- Supplied data:
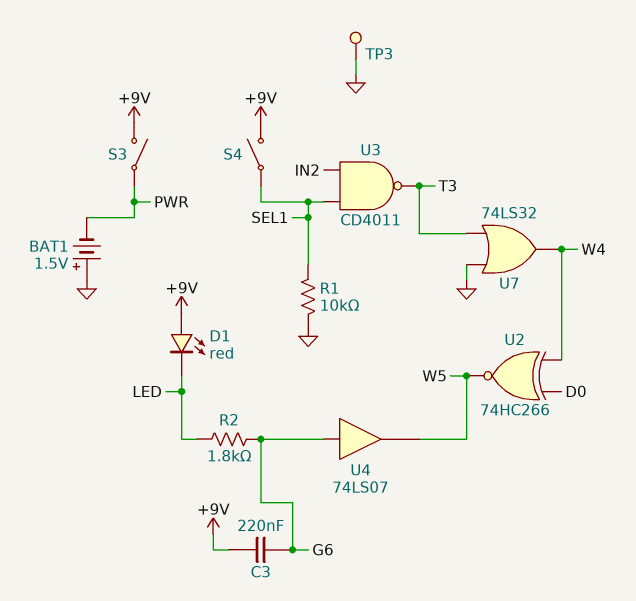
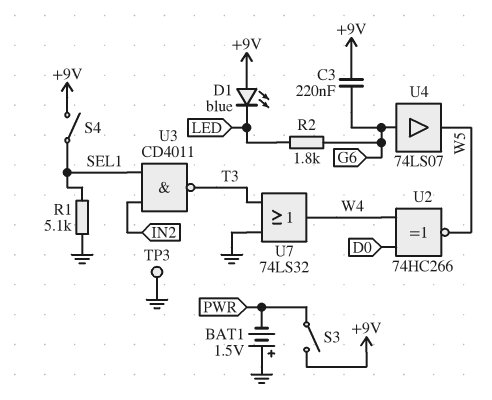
D1: LED red (A +9V, K LED) -> LED blue (A +9V, K LED)
R1: 10k (GND, SEL1) -> 5.1k (GND, SEL1)

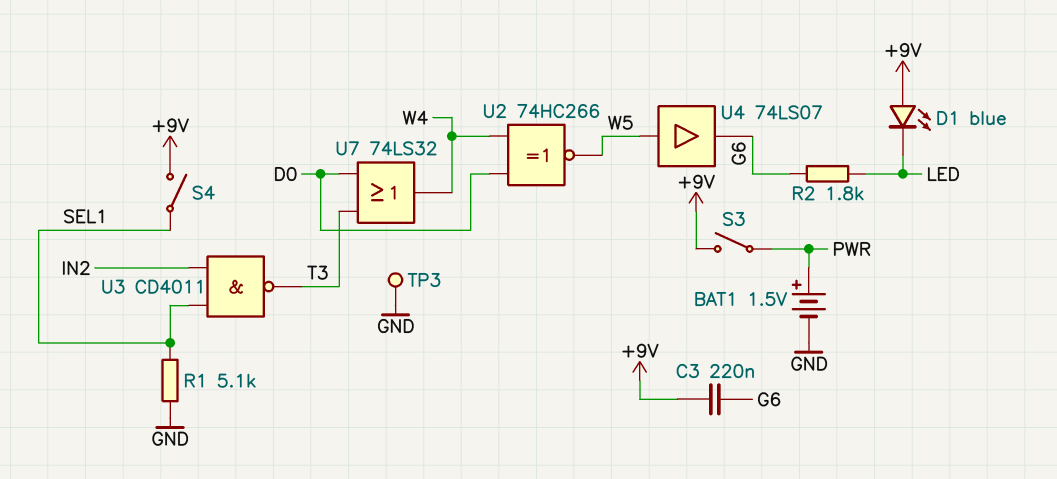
BAT1: 1.5V (plus GND, minus PWR) -> 1.5V (plus PWR, minus GND)
U4: buffer 74LS07 (in G6, out W5) -> buffer 74LS07 (in W5, out G6)
U7: OR 74LS32 (in GND, in T3, out W4) -> OR 74LS32 (in D0, in T3, out W4)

- Task prompt: Output the material word for word. Pictures do not go in.

- Exercise result:
D1: LED red (A +9V, K LED) -> LED blue (A +9V, K LED)
R1: 10k (GND, SEL1) -> 5.1k (GND, SEL1)

BAT1: 1.5V (plus GND, minus PWR) -> 1.5V (plus PWR, minus GND)
U4: buffer 74LS07 (in G6, out W5) -> buffer 74LS07 (in W5, out G6)
U7: OR 74LS32 (in GND, in T3, out W4) -> OR 74LS32 (in D0, in T3, out W4)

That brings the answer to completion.